◆ WHAT TO WORK ON: Search the entries for the line containing "rotate: pink spinning". Repeat it, then every line after it, exactly through the final line.

[Scene difference descriptions]
- Opening Delimiter -

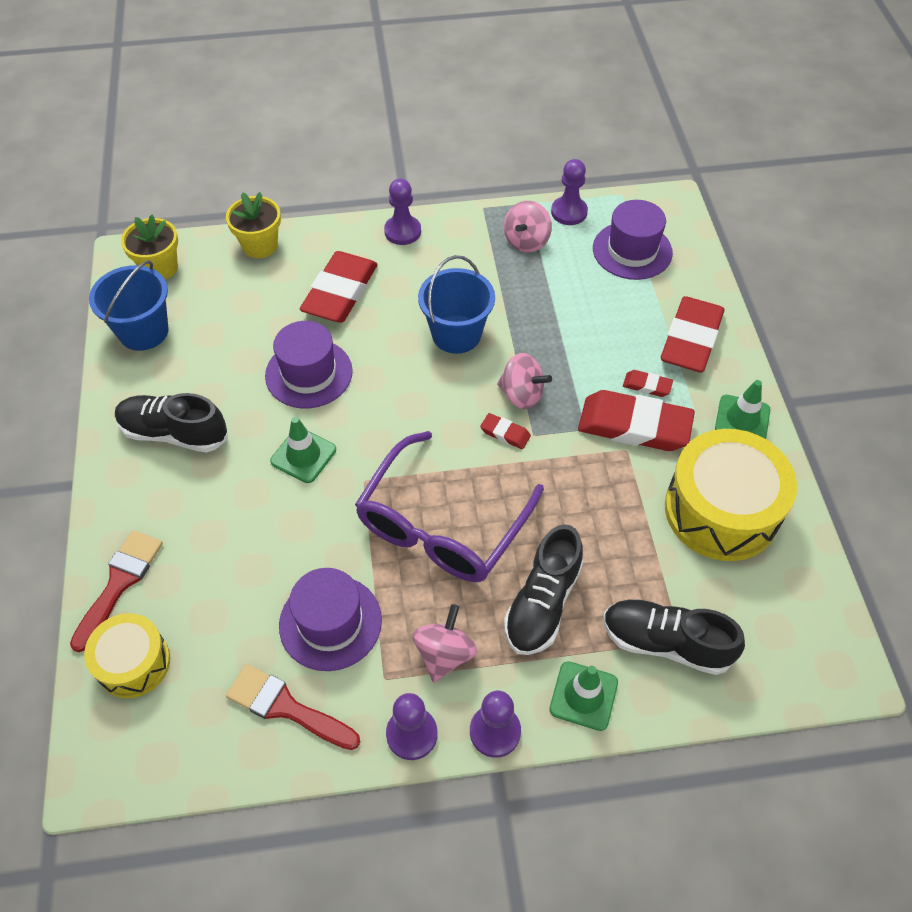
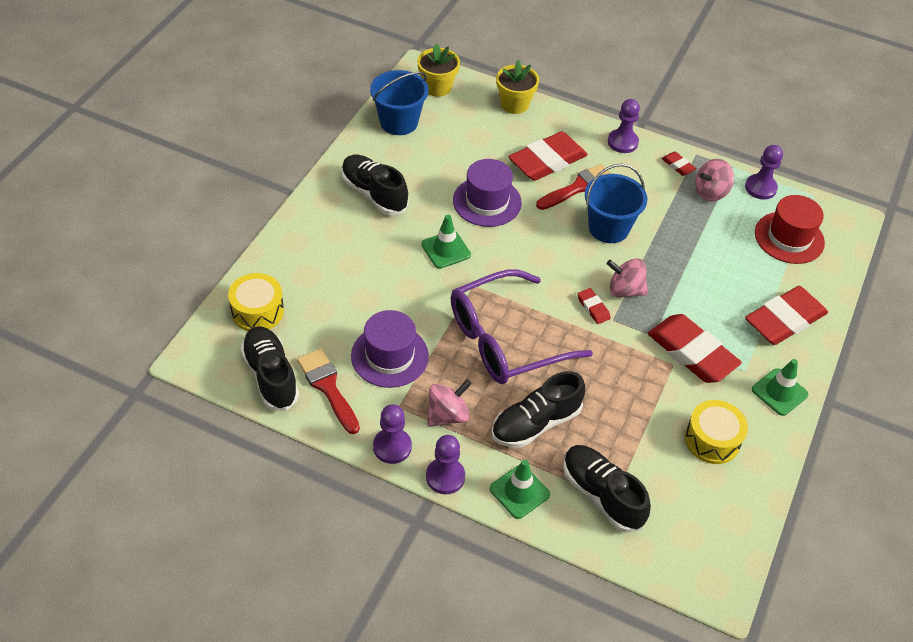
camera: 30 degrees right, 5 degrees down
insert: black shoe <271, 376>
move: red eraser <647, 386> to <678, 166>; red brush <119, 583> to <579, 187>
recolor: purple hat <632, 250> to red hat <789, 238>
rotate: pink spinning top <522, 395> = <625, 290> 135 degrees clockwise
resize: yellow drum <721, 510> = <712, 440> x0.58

- Closing Delimiter -

◆ YOUR RESPONSE:
rotate: pink spinning top <522, 395> = <625, 290> 135 degrees clockwise
resize: yellow drum <721, 510> = <712, 440> x0.58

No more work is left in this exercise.